(Stored records)
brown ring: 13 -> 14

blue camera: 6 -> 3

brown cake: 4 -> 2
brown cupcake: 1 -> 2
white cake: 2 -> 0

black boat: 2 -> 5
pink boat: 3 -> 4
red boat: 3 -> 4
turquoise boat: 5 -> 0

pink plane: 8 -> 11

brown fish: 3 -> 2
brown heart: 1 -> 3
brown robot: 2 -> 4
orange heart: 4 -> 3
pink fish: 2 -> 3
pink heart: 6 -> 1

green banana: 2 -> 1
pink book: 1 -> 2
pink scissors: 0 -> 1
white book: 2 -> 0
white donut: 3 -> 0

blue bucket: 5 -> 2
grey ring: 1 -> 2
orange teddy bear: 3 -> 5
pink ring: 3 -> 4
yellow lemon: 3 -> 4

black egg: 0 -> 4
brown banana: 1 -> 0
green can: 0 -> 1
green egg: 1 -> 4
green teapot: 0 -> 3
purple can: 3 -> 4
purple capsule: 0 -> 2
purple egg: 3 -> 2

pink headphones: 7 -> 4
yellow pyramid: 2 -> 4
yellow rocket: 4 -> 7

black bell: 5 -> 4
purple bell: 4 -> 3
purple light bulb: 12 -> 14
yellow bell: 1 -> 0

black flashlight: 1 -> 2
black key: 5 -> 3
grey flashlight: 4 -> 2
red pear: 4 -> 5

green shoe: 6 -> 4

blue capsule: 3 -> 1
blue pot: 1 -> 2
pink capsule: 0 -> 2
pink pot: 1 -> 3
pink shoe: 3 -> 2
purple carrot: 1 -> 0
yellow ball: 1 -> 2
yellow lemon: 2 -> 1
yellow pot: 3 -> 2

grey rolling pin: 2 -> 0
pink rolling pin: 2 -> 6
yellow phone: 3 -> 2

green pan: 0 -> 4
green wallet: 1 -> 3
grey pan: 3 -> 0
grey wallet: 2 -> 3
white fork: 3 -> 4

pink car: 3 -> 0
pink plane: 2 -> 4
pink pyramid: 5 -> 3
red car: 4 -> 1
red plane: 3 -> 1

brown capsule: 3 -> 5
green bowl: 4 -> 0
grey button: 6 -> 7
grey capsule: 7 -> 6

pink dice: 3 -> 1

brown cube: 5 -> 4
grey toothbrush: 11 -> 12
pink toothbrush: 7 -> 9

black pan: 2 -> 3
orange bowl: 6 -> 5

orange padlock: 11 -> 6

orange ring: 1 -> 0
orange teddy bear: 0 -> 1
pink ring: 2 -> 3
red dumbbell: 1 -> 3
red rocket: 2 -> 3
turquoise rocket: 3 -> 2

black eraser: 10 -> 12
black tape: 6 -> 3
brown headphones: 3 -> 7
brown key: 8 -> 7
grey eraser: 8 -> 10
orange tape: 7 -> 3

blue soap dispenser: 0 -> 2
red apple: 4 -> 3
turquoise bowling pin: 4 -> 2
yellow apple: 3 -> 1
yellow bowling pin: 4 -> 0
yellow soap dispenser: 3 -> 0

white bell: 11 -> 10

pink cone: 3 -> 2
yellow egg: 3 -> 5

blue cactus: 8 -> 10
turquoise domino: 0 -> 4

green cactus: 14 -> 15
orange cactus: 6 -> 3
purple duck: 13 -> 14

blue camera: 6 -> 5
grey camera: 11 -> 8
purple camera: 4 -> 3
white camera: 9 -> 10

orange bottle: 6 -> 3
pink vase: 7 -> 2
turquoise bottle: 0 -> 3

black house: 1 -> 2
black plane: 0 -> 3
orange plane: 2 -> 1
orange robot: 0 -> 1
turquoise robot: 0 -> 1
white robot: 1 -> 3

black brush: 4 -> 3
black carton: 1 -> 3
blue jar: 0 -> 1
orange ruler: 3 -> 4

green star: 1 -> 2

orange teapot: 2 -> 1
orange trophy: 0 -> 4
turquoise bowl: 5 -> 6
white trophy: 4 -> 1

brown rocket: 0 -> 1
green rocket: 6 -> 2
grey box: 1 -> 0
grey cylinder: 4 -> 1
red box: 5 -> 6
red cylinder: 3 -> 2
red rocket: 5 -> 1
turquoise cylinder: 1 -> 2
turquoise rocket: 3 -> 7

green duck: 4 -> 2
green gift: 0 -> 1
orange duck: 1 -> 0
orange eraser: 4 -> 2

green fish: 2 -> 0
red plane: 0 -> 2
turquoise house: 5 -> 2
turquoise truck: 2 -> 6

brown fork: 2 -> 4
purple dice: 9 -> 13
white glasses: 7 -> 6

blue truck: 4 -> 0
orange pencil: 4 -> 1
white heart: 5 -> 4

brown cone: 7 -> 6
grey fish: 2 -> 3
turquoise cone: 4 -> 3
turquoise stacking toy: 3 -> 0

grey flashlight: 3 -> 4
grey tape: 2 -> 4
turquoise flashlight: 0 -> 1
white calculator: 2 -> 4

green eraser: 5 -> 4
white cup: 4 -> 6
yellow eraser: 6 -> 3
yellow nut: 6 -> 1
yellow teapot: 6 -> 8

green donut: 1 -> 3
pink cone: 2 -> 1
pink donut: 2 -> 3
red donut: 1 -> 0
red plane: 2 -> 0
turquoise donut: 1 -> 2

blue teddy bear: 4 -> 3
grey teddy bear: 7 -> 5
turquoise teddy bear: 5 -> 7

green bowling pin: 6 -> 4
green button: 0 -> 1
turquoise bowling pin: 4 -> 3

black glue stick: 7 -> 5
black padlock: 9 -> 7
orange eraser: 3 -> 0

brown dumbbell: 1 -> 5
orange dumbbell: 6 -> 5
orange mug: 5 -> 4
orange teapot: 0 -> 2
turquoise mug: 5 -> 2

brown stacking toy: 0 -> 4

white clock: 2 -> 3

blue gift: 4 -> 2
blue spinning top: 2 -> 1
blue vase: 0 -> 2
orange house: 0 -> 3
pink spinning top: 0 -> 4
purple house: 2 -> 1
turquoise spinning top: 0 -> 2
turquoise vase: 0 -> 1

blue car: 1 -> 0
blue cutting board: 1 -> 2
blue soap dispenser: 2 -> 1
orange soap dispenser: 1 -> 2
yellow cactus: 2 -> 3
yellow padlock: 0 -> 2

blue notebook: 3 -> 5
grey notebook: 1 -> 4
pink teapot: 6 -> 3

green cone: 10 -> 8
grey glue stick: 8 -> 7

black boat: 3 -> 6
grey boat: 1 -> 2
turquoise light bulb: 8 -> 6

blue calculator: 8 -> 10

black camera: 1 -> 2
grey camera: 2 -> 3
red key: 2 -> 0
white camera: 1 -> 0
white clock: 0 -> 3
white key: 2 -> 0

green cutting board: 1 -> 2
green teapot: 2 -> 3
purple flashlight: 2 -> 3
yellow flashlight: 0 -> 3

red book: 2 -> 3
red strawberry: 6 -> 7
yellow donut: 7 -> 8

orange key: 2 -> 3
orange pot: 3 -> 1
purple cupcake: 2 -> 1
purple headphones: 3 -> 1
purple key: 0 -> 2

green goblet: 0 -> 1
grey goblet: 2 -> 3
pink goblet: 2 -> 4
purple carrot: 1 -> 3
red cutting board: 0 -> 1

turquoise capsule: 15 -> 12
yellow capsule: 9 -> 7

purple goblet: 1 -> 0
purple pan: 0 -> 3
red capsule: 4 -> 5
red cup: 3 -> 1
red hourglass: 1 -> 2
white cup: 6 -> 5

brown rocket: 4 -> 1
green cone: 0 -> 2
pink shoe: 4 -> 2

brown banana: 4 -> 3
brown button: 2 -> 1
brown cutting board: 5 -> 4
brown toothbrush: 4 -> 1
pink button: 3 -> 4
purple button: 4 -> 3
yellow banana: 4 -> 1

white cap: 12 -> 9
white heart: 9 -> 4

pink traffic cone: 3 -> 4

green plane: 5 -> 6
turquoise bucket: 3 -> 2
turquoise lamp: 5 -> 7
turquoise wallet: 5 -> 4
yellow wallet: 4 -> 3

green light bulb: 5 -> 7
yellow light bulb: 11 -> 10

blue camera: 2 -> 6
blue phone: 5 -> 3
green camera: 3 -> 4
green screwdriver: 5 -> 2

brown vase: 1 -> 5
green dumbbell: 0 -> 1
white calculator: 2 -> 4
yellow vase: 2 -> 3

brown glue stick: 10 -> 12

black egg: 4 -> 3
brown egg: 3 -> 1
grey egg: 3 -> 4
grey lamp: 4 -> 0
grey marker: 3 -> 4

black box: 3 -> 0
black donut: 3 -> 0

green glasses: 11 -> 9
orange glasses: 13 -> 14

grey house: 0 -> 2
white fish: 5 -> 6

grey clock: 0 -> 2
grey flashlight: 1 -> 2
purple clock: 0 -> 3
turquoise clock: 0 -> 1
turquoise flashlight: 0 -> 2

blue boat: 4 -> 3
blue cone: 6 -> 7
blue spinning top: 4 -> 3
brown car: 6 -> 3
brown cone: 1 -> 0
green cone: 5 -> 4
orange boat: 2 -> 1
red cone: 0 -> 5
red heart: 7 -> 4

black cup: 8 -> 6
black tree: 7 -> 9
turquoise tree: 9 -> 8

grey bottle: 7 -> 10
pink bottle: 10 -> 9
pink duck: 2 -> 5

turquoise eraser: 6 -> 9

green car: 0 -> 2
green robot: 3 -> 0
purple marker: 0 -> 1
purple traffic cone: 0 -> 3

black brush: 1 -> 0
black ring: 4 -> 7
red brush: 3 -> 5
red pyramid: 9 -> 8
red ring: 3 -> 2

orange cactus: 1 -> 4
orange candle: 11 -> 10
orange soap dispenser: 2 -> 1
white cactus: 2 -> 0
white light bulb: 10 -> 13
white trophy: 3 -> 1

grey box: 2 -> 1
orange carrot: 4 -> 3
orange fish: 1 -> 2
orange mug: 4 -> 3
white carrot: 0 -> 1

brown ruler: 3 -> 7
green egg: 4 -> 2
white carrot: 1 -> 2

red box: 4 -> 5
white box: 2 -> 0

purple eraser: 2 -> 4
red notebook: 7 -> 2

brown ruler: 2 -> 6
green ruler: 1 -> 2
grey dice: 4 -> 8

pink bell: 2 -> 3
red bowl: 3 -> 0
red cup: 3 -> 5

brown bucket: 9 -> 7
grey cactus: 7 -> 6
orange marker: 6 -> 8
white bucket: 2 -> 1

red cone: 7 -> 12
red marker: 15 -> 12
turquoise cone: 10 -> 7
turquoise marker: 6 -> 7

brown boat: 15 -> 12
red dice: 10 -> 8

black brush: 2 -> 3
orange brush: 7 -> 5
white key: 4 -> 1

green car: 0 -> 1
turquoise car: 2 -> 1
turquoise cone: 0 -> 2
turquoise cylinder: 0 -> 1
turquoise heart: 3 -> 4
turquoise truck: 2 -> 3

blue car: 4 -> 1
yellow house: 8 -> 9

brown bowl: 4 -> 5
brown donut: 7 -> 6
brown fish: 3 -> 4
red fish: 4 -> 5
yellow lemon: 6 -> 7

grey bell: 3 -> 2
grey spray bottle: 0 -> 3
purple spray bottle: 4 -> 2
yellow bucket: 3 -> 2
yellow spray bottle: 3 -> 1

(Work item): Give back precisely the lines above that start at the line containing "grey camera: 11 -> 8" and end at the line containing "turquoise cylinder: 1 -> 2", inclusive. No other lines belong in the output.

(Answer space):
grey camera: 11 -> 8
purple camera: 4 -> 3
white camera: 9 -> 10

orange bottle: 6 -> 3
pink vase: 7 -> 2
turquoise bottle: 0 -> 3

black house: 1 -> 2
black plane: 0 -> 3
orange plane: 2 -> 1
orange robot: 0 -> 1
turquoise robot: 0 -> 1
white robot: 1 -> 3

black brush: 4 -> 3
black carton: 1 -> 3
blue jar: 0 -> 1
orange ruler: 3 -> 4

green star: 1 -> 2

orange teapot: 2 -> 1
orange trophy: 0 -> 4
turquoise bowl: 5 -> 6
white trophy: 4 -> 1

brown rocket: 0 -> 1
green rocket: 6 -> 2
grey box: 1 -> 0
grey cylinder: 4 -> 1
red box: 5 -> 6
red cylinder: 3 -> 2
red rocket: 5 -> 1
turquoise cylinder: 1 -> 2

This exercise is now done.